» What the task requires
All of the data should be restated exactly as it stands.

....

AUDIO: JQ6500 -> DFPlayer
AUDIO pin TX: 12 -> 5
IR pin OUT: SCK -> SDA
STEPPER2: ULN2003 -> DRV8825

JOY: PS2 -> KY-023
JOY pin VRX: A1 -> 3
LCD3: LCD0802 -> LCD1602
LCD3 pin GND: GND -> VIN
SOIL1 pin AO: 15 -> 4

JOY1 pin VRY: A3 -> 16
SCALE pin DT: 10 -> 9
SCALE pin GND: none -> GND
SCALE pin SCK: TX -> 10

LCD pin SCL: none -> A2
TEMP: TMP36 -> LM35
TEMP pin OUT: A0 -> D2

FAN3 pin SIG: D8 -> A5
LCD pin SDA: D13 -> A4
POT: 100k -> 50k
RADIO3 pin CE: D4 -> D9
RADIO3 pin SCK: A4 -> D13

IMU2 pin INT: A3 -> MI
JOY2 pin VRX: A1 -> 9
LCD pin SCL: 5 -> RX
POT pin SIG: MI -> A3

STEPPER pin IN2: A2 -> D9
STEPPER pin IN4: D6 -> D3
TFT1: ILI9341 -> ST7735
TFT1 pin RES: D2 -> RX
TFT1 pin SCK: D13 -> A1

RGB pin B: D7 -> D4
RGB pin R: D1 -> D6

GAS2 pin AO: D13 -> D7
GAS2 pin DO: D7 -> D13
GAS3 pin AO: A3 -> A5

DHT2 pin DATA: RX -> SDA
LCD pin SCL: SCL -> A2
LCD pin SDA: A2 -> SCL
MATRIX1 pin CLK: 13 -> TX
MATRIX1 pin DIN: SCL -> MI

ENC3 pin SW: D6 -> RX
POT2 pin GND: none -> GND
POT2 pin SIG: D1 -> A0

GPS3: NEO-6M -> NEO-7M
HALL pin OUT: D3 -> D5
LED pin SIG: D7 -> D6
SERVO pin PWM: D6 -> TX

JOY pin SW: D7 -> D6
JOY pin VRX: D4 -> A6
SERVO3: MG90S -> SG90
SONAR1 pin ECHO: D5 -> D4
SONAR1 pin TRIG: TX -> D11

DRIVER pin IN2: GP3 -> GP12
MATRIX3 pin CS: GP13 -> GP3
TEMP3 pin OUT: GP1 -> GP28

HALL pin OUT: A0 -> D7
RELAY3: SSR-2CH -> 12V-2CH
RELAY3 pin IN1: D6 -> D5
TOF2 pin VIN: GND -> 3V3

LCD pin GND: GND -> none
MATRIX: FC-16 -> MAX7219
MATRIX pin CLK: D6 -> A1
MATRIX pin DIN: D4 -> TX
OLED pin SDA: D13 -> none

....

» Task result
AUDIO: JQ6500 -> DFPlayer
AUDIO pin TX: 12 -> 5
IR pin OUT: SCK -> SDA
STEPPER2: ULN2003 -> DRV8825

JOY: PS2 -> KY-023
JOY pin VRX: A1 -> 3
LCD3: LCD0802 -> LCD1602
LCD3 pin GND: GND -> VIN
SOIL1 pin AO: 15 -> 4

JOY1 pin VRY: A3 -> 16
SCALE pin DT: 10 -> 9
SCALE pin GND: none -> GND
SCALE pin SCK: TX -> 10

LCD pin SCL: none -> A2
TEMP: TMP36 -> LM35
TEMP pin OUT: A0 -> D2

FAN3 pin SIG: D8 -> A5
LCD pin SDA: D13 -> A4
POT: 100k -> 50k
RADIO3 pin CE: D4 -> D9
RADIO3 pin SCK: A4 -> D13

IMU2 pin INT: A3 -> MI
JOY2 pin VRX: A1 -> 9
LCD pin SCL: 5 -> RX
POT pin SIG: MI -> A3

STEPPER pin IN2: A2 -> D9
STEPPER pin IN4: D6 -> D3
TFT1: ILI9341 -> ST7735
TFT1 pin RES: D2 -> RX
TFT1 pin SCK: D13 -> A1

RGB pin B: D7 -> D4
RGB pin R: D1 -> D6

GAS2 pin AO: D13 -> D7
GAS2 pin DO: D7 -> D13
GAS3 pin AO: A3 -> A5

DHT2 pin DATA: RX -> SDA
LCD pin SCL: SCL -> A2
LCD pin SDA: A2 -> SCL
MATRIX1 pin CLK: 13 -> TX
MATRIX1 pin DIN: SCL -> MI

ENC3 pin SW: D6 -> RX
POT2 pin GND: none -> GND
POT2 pin SIG: D1 -> A0

GPS3: NEO-6M -> NEO-7M
HALL pin OUT: D3 -> D5
LED pin SIG: D7 -> D6
SERVO pin PWM: D6 -> TX

JOY pin SW: D7 -> D6
JOY pin VRX: D4 -> A6
SERVO3: MG90S -> SG90
SONAR1 pin ECHO: D5 -> D4
SONAR1 pin TRIG: TX -> D11

DRIVER pin IN2: GP3 -> GP12
MATRIX3 pin CS: GP13 -> GP3
TEMP3 pin OUT: GP1 -> GP28

HALL pin OUT: A0 -> D7
RELAY3: SSR-2CH -> 12V-2CH
RELAY3 pin IN1: D6 -> D5
TOF2 pin VIN: GND -> 3V3

LCD pin GND: GND -> none
MATRIX: FC-16 -> MAX7219
MATRIX pin CLK: D6 -> A1
MATRIX pin DIN: D4 -> TX
OLED pin SDA: D13 -> none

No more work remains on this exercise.